Stored entries
⟨
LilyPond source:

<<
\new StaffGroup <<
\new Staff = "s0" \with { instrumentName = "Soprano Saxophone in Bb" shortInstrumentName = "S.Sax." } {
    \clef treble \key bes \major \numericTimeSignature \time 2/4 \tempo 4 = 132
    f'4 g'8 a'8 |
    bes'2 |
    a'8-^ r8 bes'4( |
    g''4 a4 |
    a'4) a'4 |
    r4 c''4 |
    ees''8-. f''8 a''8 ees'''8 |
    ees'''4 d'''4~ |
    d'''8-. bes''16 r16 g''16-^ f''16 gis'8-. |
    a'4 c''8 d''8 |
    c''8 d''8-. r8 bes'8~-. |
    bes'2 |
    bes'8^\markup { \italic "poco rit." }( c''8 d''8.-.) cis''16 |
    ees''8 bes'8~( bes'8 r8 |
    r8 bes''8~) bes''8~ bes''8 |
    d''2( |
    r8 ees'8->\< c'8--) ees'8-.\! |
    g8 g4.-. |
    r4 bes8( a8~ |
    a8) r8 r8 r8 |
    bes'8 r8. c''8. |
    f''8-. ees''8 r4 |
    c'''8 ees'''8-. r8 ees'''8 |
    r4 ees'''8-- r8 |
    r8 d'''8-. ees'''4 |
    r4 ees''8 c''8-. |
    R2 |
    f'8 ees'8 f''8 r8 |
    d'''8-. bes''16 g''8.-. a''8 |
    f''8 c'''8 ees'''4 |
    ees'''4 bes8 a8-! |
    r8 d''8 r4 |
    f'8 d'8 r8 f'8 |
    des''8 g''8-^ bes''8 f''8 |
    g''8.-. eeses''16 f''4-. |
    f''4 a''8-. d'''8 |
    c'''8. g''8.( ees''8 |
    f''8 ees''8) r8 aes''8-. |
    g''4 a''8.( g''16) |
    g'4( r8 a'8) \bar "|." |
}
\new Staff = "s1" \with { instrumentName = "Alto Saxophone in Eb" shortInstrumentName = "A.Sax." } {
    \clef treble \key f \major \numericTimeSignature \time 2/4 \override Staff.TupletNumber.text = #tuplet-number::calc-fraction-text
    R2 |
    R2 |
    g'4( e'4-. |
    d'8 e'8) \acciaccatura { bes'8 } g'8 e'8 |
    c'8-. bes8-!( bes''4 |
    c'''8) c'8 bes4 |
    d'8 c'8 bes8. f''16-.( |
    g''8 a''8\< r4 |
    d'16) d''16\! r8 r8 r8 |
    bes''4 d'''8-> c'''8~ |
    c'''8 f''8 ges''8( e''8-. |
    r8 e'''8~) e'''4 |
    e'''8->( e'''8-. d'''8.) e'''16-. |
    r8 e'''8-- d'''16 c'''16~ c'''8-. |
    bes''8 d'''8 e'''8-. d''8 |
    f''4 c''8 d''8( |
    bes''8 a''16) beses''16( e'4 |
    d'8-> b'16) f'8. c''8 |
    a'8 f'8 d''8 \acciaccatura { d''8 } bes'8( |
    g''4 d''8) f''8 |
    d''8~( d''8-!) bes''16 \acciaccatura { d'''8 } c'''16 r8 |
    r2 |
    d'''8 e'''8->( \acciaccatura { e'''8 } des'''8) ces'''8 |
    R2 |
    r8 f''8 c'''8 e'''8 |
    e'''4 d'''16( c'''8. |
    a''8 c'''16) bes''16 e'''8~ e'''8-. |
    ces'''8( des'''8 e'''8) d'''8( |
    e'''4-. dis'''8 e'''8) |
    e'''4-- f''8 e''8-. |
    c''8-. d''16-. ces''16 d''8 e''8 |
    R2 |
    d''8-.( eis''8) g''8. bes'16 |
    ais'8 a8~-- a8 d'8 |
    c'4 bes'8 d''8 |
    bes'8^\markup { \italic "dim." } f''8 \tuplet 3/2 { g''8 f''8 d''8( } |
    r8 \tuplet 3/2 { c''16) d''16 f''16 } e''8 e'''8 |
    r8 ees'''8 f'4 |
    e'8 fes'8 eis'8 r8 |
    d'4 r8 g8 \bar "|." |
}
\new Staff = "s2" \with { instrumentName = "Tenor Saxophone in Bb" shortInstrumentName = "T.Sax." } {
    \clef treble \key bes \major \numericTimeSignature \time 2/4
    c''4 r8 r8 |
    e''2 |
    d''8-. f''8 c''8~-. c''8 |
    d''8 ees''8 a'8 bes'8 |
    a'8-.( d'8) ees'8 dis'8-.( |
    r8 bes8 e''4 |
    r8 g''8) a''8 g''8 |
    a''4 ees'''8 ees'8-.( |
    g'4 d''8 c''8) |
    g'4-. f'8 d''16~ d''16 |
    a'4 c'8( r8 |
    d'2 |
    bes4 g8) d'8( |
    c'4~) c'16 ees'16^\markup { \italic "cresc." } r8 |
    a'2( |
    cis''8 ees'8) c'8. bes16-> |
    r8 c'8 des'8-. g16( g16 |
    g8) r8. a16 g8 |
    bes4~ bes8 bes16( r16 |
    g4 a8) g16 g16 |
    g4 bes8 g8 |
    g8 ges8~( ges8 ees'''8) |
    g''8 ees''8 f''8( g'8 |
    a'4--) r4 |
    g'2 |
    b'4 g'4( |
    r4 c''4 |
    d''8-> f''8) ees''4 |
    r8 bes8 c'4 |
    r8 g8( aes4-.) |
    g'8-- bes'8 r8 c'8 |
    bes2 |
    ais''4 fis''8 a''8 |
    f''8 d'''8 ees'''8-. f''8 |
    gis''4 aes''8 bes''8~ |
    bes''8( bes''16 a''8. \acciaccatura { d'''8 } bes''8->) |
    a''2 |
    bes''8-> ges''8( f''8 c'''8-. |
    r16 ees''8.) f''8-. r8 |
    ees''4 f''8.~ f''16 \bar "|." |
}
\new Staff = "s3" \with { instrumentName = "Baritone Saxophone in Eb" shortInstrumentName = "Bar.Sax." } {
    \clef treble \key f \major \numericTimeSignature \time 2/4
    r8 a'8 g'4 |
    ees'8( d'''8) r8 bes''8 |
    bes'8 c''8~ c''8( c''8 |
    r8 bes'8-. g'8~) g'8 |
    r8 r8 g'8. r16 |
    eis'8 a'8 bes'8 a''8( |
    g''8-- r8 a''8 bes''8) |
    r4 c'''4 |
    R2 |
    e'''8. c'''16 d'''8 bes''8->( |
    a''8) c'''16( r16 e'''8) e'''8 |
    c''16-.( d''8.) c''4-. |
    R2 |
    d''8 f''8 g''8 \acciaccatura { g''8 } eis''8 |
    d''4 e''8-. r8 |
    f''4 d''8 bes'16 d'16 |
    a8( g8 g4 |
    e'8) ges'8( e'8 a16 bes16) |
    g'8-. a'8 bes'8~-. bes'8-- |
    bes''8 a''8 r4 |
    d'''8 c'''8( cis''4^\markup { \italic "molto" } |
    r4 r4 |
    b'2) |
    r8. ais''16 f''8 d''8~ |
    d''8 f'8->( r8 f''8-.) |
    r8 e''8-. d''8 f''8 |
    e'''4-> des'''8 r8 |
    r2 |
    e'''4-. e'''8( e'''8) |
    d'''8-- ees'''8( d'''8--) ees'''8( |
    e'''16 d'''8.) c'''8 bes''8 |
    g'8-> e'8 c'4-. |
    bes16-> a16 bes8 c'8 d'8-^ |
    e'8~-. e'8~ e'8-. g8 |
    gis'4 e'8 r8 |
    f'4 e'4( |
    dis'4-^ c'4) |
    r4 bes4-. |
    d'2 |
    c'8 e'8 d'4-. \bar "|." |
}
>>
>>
⟩
How many lines of the data contain the string "major"? Give only the number.

» Right answer:
4